▸ **Assignment**:
Please produce an exact copy of only the lines from the one with "pink square: (66, 201) -> (41, 156), moved" through the last one of the material, without pictures.
====== Records provided
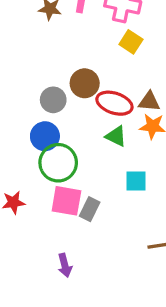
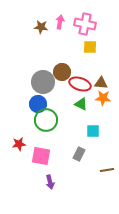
yellow square: (131, 42) -> (90, 47), turned -32
gray circle: (53, 100) -> (43, 82), size x1.5
pink square: (66, 201) -> (41, 156), moved
gray rectangle: (90, 209) -> (79, 154), moved

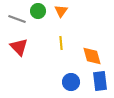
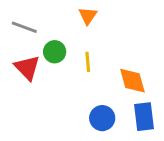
green circle: (38, 11) -> (55, 52), moved

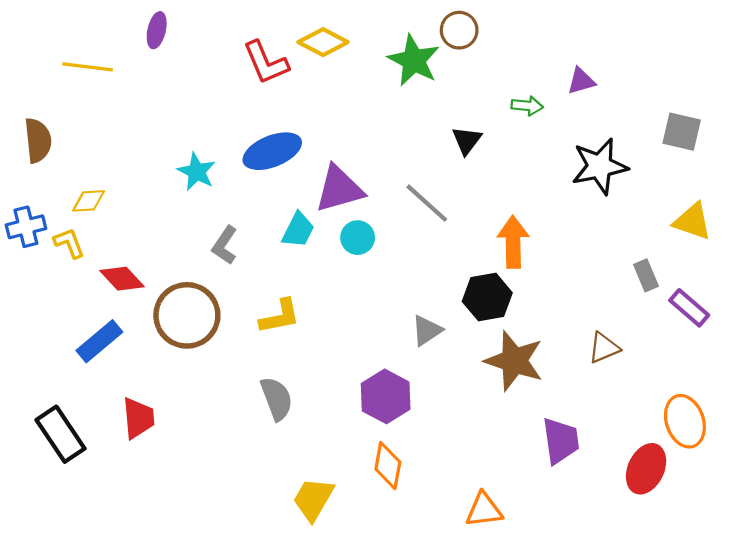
============
▸ **Response to the exercise**:
pink square: (66, 201) -> (41, 156), moved
gray rectangle: (90, 209) -> (79, 154), moved

green circle: (38, 11) -> (55, 52), moved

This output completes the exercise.